Work order -> Every line below between the line holding "black cube [464,580,526,655]" and the line holding "black heart [661,459,730,531] -> none", inclusive, should be repeated exactly, and all other lines omitted.
── Input data
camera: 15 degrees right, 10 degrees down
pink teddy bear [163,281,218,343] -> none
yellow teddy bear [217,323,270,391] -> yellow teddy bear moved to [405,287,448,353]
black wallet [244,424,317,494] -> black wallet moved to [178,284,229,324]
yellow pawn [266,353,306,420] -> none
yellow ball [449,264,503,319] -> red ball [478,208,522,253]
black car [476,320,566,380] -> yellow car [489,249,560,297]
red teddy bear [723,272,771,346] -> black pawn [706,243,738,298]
────
── Input data
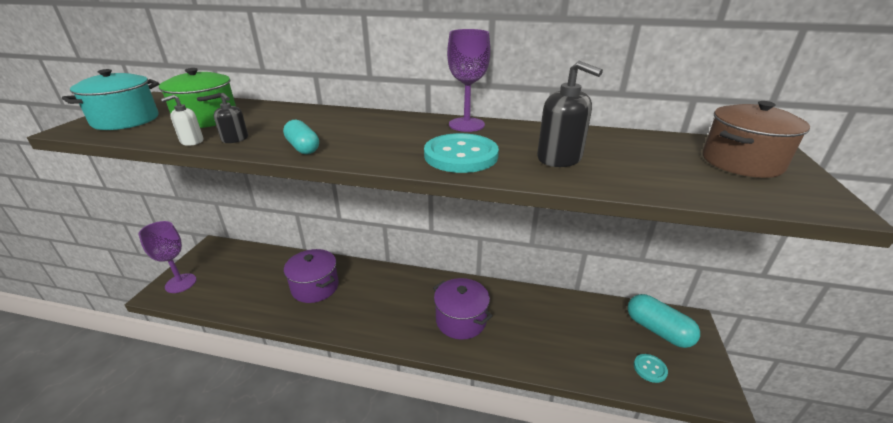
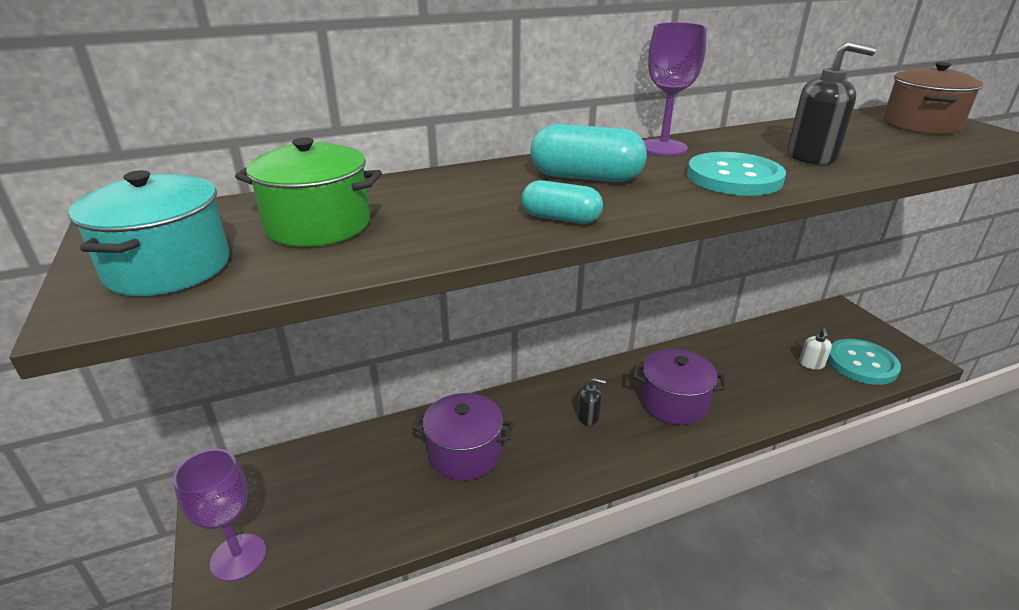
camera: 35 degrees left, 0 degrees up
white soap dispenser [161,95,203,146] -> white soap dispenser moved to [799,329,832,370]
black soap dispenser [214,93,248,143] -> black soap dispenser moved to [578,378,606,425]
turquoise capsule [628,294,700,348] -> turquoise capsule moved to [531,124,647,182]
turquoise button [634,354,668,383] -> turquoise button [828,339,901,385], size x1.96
────
── Input data
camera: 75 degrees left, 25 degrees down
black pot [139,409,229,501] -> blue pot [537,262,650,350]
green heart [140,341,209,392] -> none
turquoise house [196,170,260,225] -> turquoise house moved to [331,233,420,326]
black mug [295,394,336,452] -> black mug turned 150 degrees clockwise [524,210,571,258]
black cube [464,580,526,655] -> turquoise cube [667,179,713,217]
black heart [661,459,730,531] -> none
────
Expected answer ->
black cube [464,580,526,655] -> turquoise cube [667,179,713,217]
black heart [661,459,730,531] -> none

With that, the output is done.